» **EXERCISE**: Only the lines from the one containing "(341, 279) = (455, 162): brown" through the last line of the material should be copied, exactly as written and without pictures.

- Opening Delimiter -

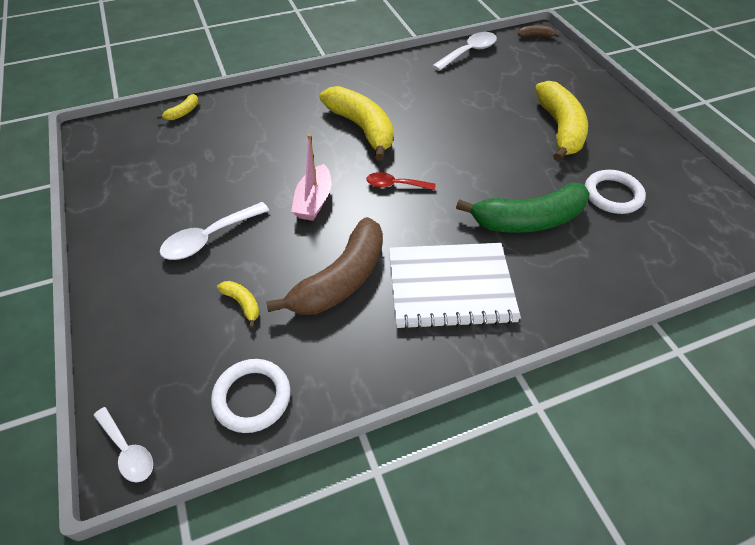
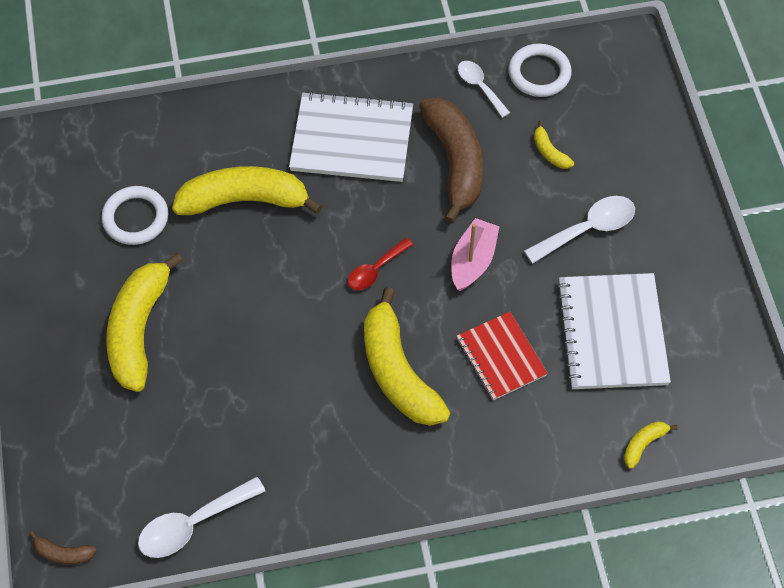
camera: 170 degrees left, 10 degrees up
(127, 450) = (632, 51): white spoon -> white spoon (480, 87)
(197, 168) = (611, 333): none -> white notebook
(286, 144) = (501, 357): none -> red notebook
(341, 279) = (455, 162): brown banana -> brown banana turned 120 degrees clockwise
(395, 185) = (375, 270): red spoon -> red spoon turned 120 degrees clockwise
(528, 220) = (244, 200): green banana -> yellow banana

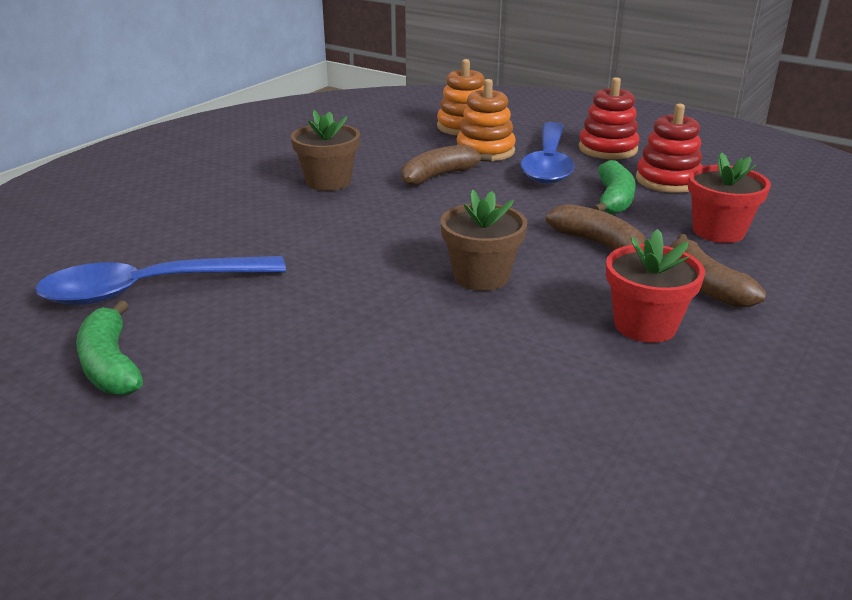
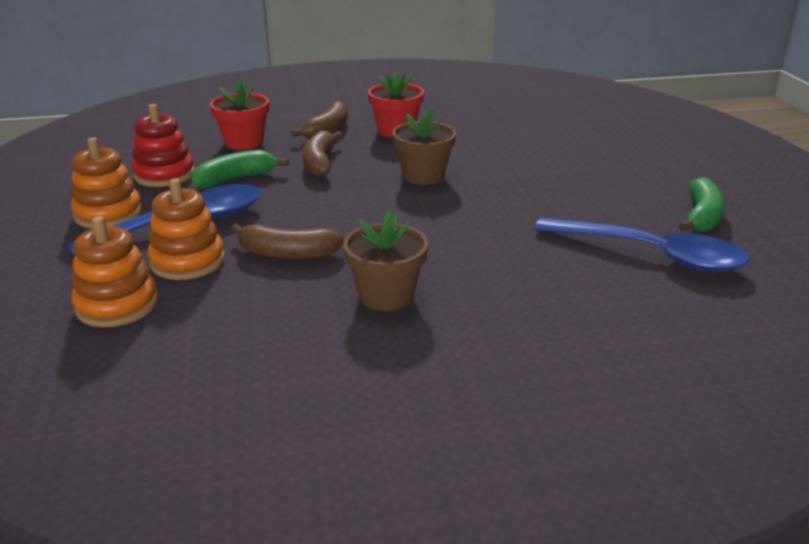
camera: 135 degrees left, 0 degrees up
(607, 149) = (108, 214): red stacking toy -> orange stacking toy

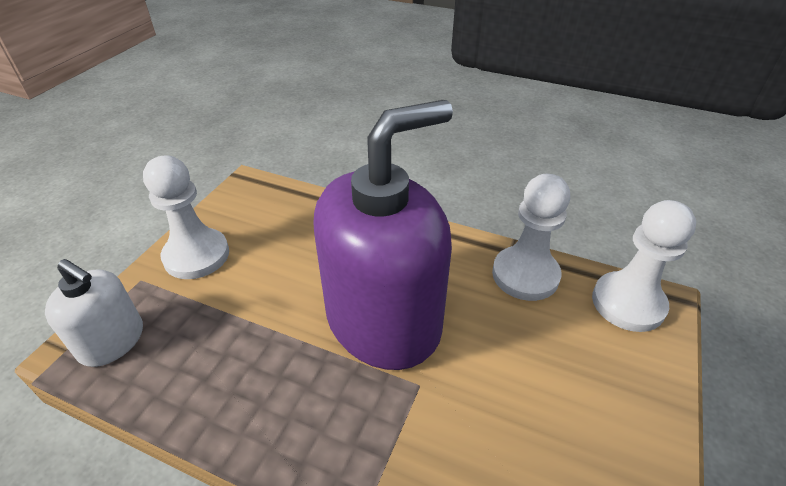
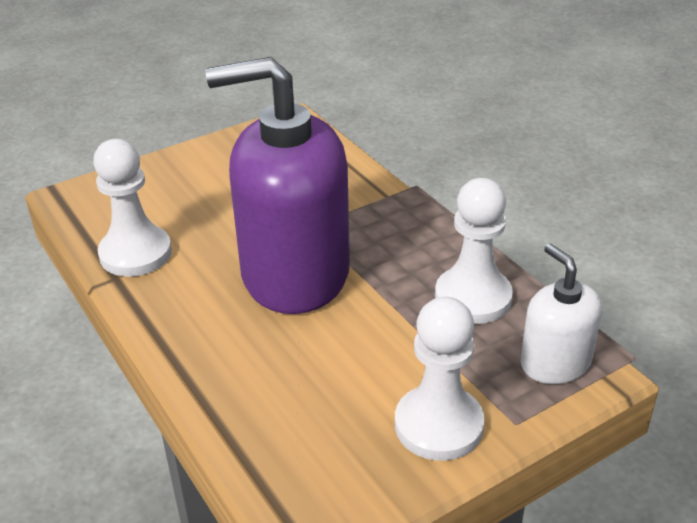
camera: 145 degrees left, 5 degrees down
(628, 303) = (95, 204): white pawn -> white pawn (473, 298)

- Closing Delimiter -

» **RESULT OF THE TASK**:
(341, 279) = (455, 162): brown banana -> brown banana turned 120 degrees clockwise
(395, 185) = (375, 270): red spoon -> red spoon turned 120 degrees clockwise
(528, 220) = (244, 200): green banana -> yellow banana

camera: 135 degrees left, 0 degrees up
(607, 149) = (108, 214): red stacking toy -> orange stacking toy

camera: 145 degrees left, 5 degrees down
(628, 303) = (95, 204): white pawn -> white pawn (473, 298)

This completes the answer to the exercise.